→ About this exercise: Could you output each record below exactly as it stands and leave the pictures out?

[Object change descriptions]
◇ ◇ ◇ ◇ ◇
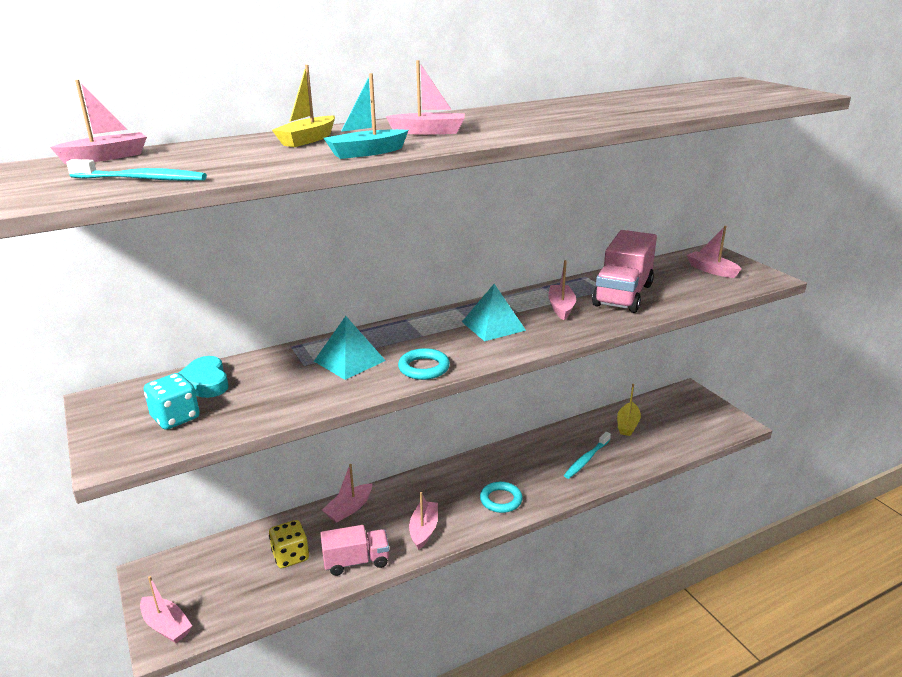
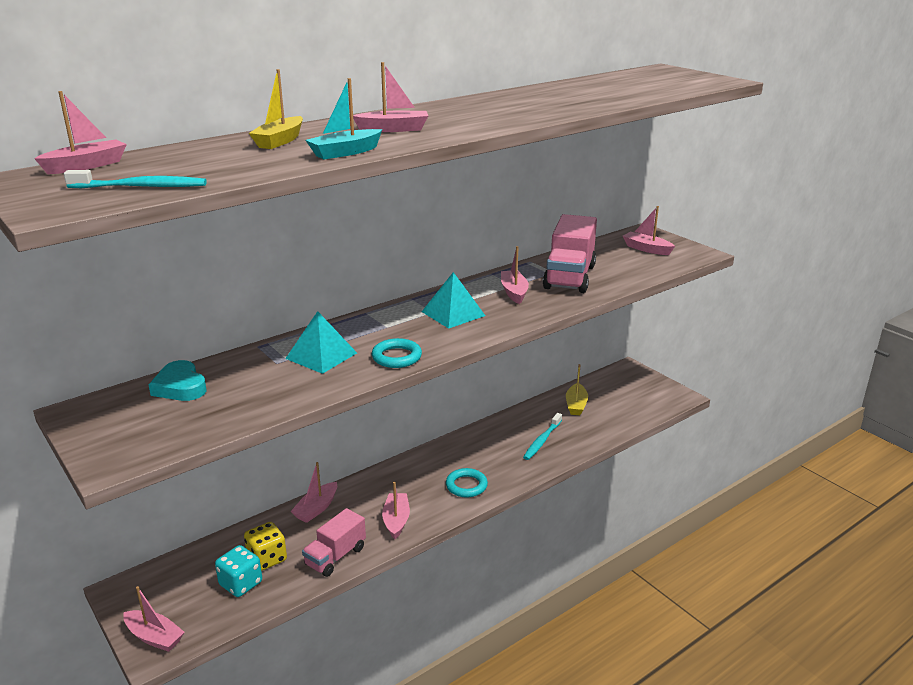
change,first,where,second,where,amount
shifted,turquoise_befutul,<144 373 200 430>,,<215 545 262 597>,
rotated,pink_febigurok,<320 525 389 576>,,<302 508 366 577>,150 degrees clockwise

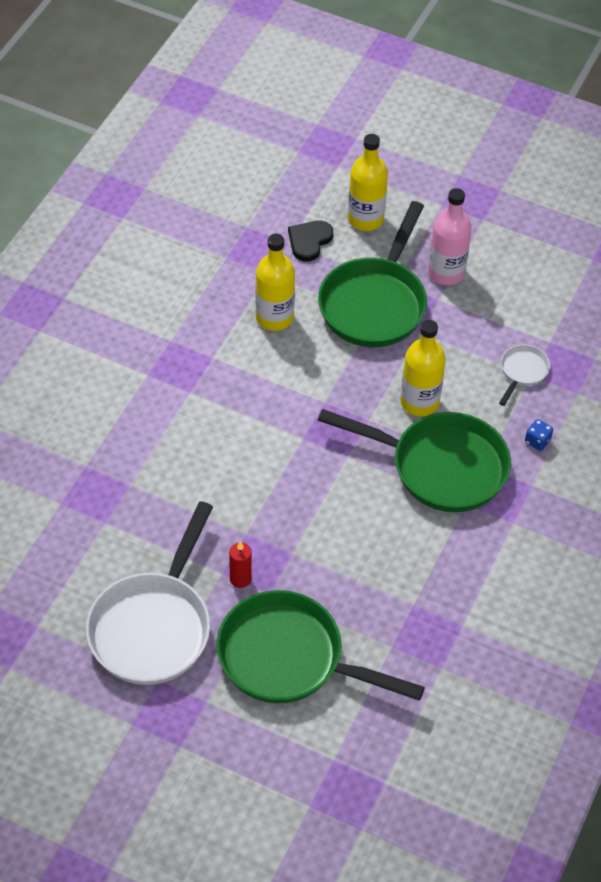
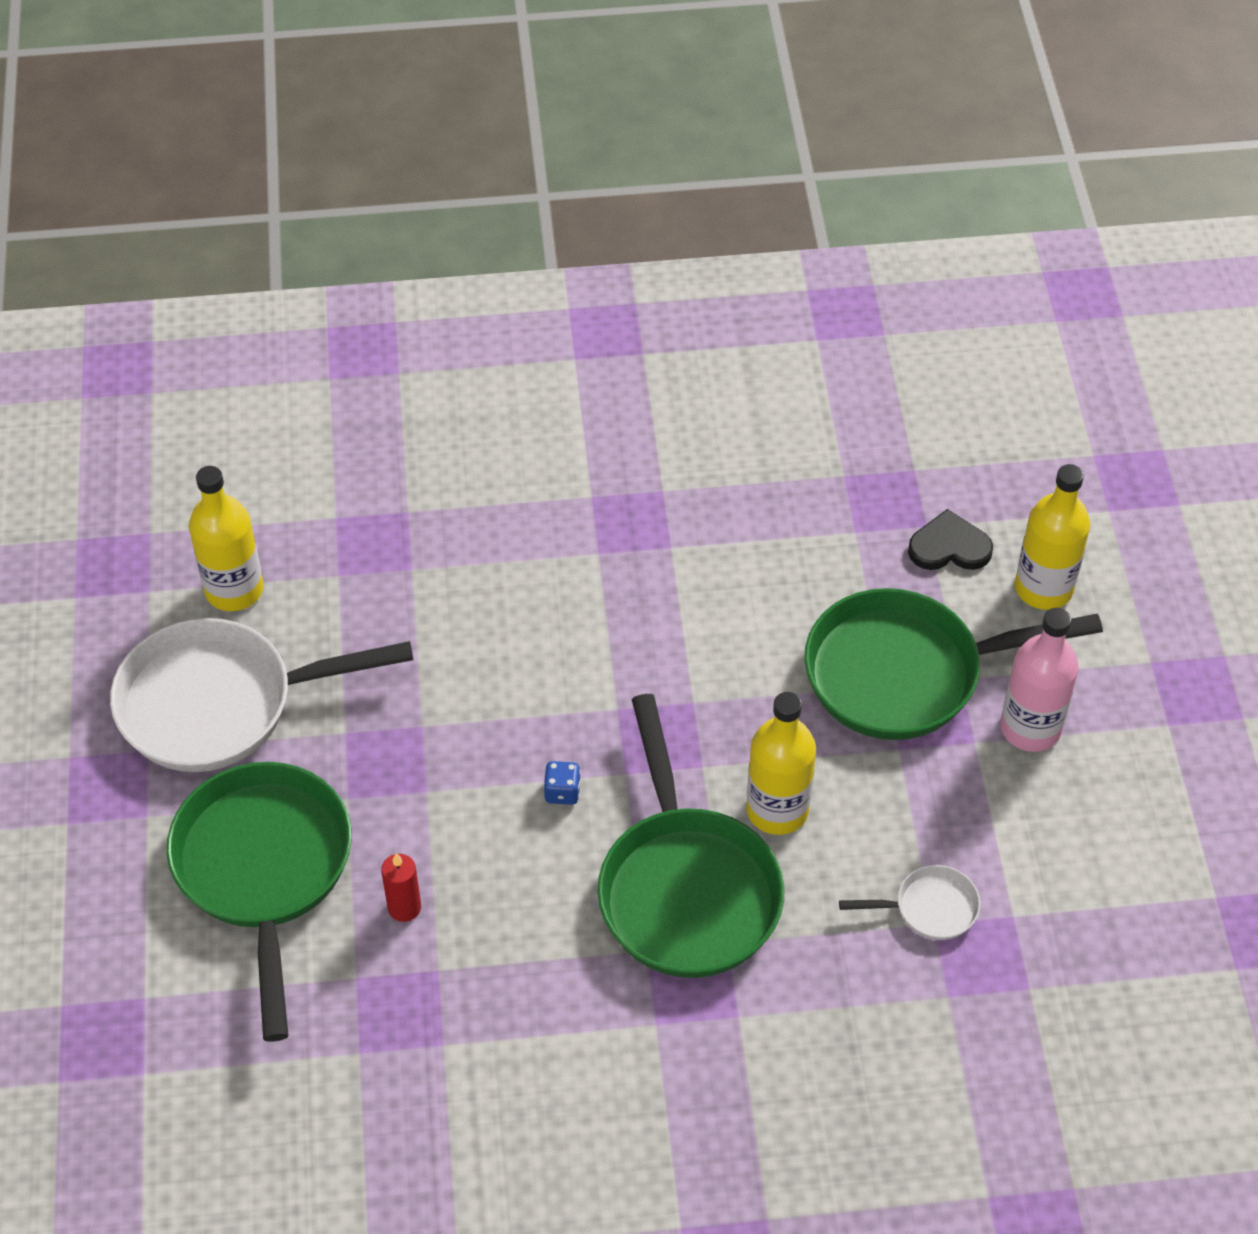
change,first,where,second,where,amount
shifted,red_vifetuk,<229 541 252 588>,,<381 853 421 922>,
shifted,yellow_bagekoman,<256 234 295 331>,,<189 466 264 611>,
shifted,blue_befutul,<525 419 553 451>,,<543 761 581 805>,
◇ ◇ ◇ ◇ ◇
→ Exercise response:
change,first,where,second,where,amount
shifted,turquoise_befutul,<144 373 200 430>,,<215 545 262 597>,
rotated,pink_febigurok,<320 525 389 576>,,<302 508 366 577>,150 degrees clockwise

change,first,where,second,where,amount
shifted,red_vifetuk,<229 541 252 588>,,<381 853 421 922>,
shifted,yellow_bagekoman,<256 234 295 331>,,<189 466 264 611>,
shifted,blue_befutul,<525 419 553 451>,,<543 761 581 805>,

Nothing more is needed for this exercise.